EXERCISE AIM. In the material below, how many lines include the string "grey"? Answer with the number and nothing else.

RECORDS SUPPLIED.
▬▬▬

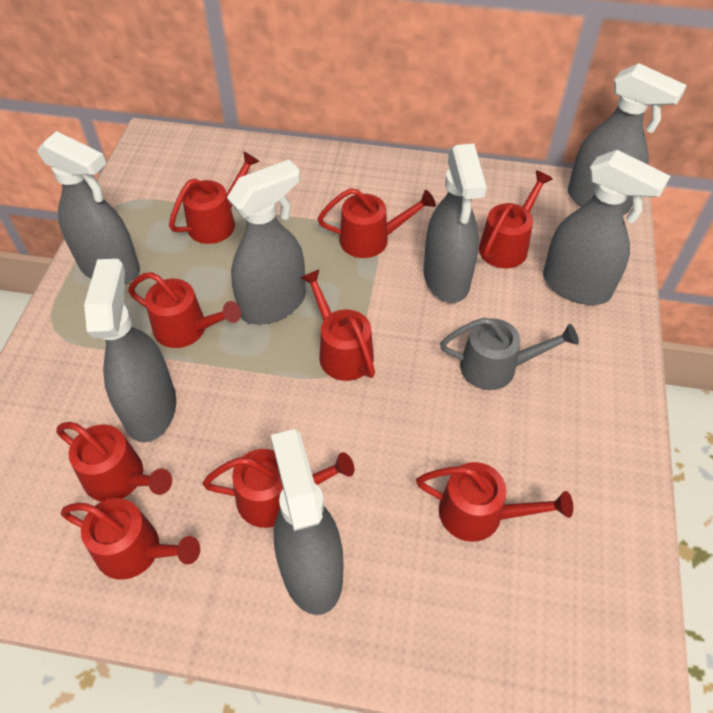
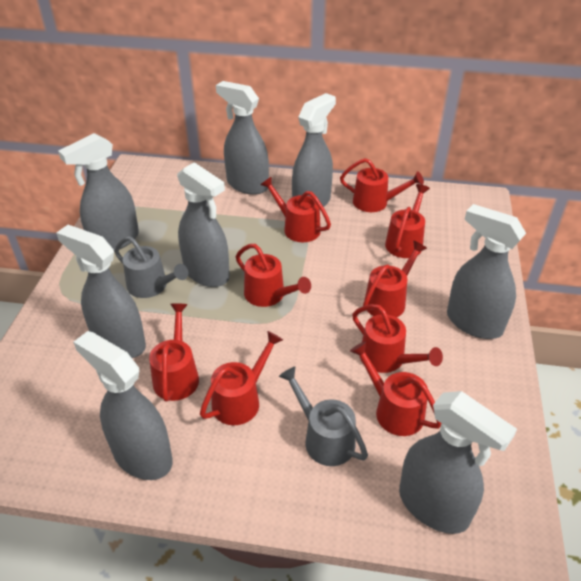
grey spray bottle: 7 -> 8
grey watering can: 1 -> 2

▬▬▬

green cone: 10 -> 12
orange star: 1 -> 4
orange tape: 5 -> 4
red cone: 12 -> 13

▬▬▬

ANSWER BOX. 2